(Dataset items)
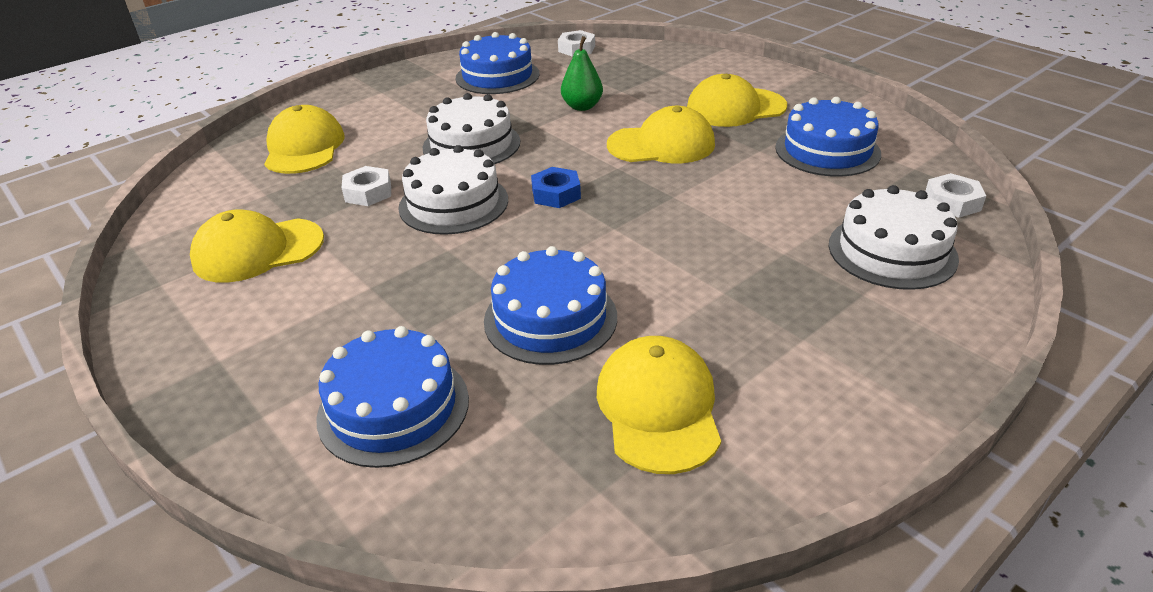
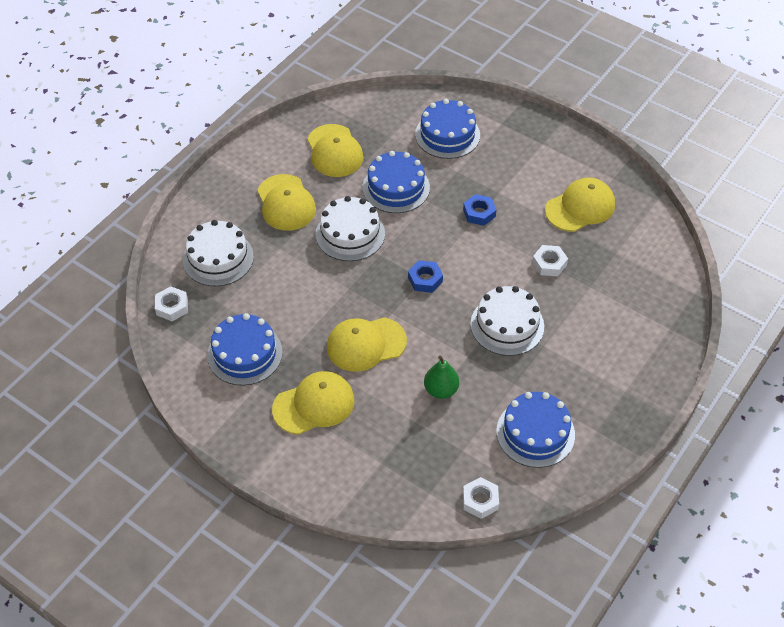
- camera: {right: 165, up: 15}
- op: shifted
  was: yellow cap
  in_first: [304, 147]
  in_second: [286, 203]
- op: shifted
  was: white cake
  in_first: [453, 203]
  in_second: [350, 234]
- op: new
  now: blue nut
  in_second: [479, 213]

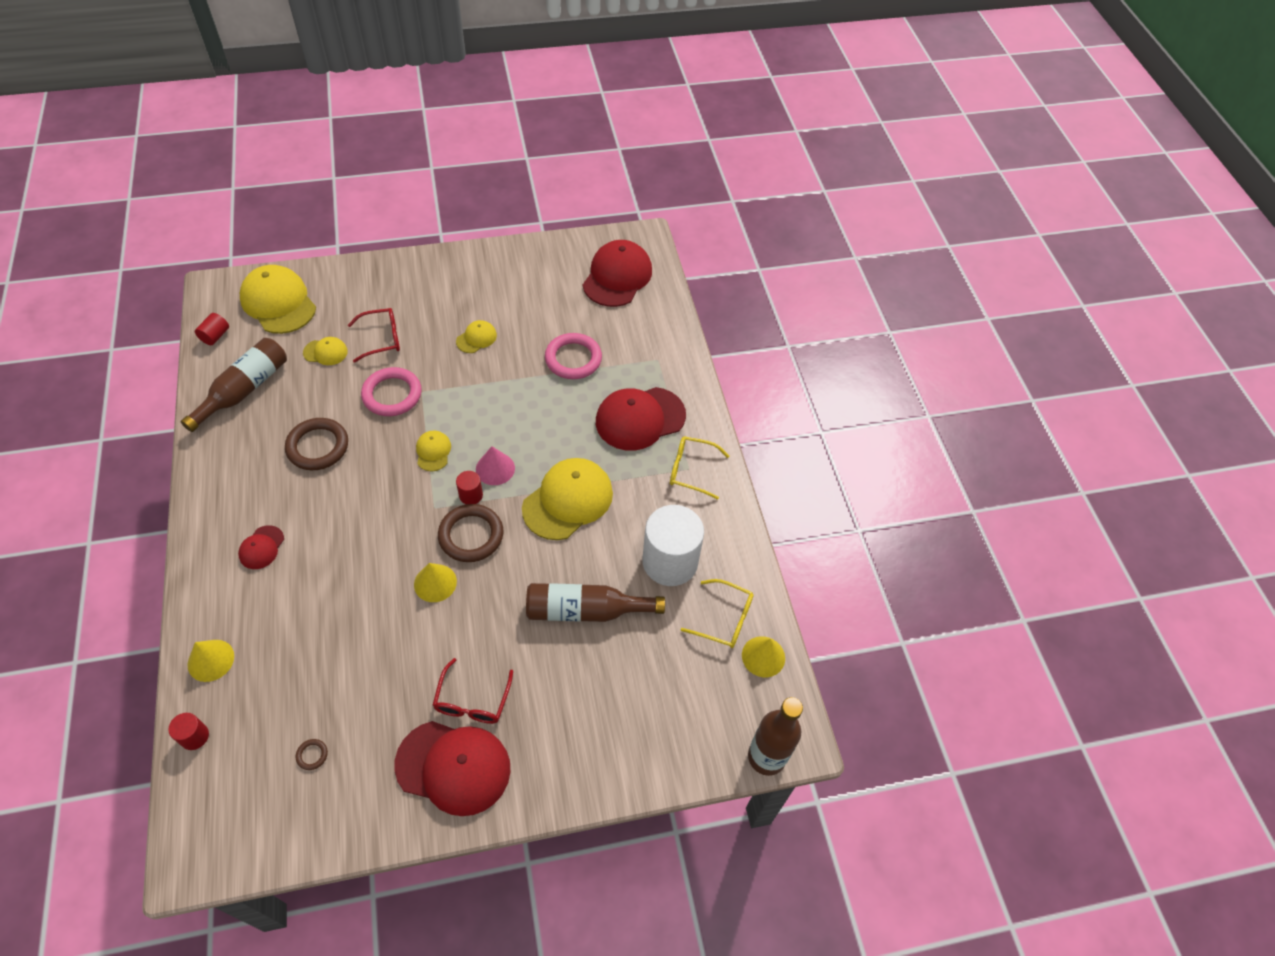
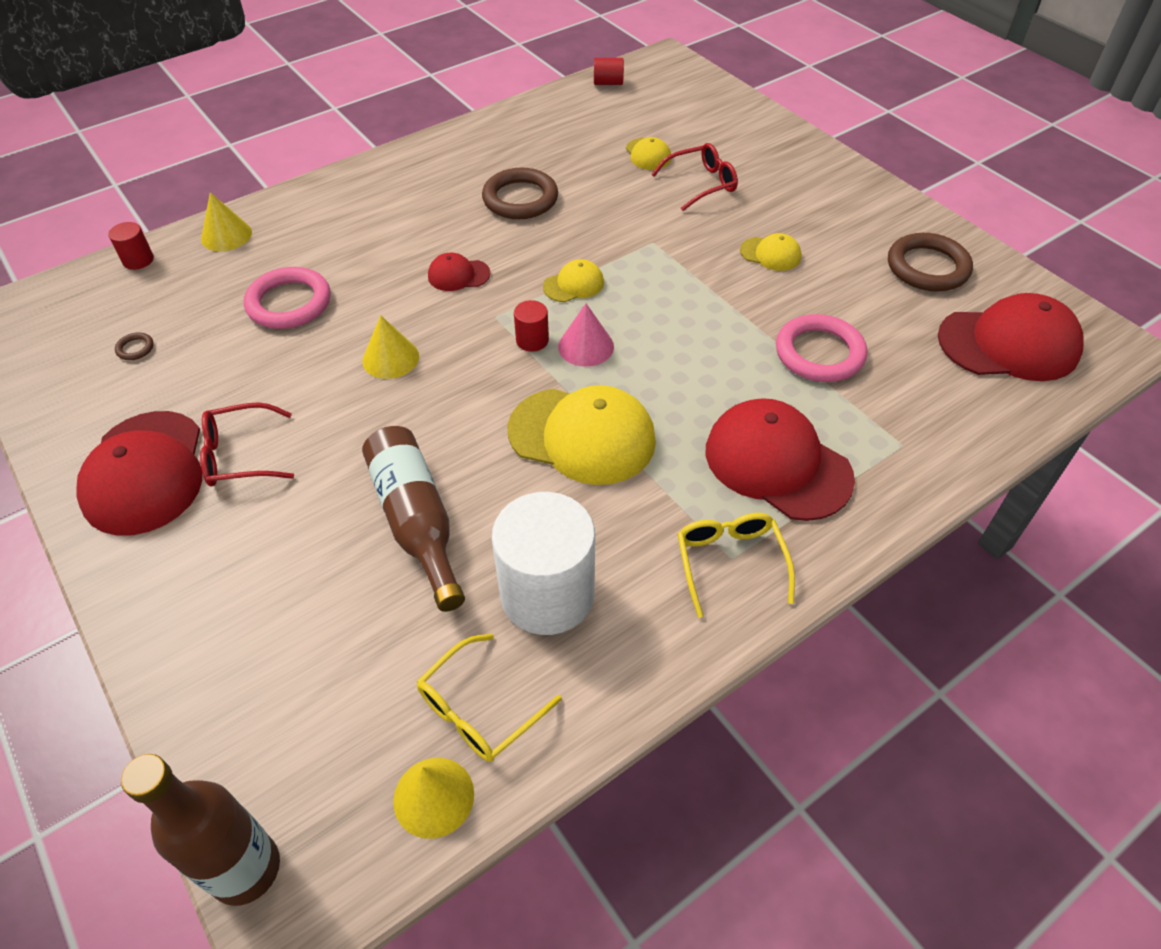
- camera: {right: 70, up: -5}
- op: shifted
  was: pink ring
  in_first: [392, 394]
  in_second: [289, 303]
- op: rotated
  was: yellow glasses
  in_first: [724, 619]
  in_second: [479, 709]
  clockwise: 45
- op: shifted
  was: red cap
  in_first: [261, 547]
  in_second: [458, 275]
- op: rotated
  was: red glasses
  in_first: [382, 339]
  in_second: [701, 184]
  clockwise: -75
- op: shifted
  was: brown ring
  in_first: [471, 535]
  in_second: [927, 267]
- op: gone
  was: brown bottle
  in_first: [244, 390]
- op: gone
  was: yellow cap
  in_first: [278, 302]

* _Prompt_:
Please copy, exactly and with nothing else, the lines above beginning at the line that has "in_first: [304, 147]" and ending with the line that has "now: blue nut".

* _Answer_:
  in_first: [304, 147]
  in_second: [286, 203]
- op: shifted
  was: white cake
  in_first: [453, 203]
  in_second: [350, 234]
- op: new
  now: blue nut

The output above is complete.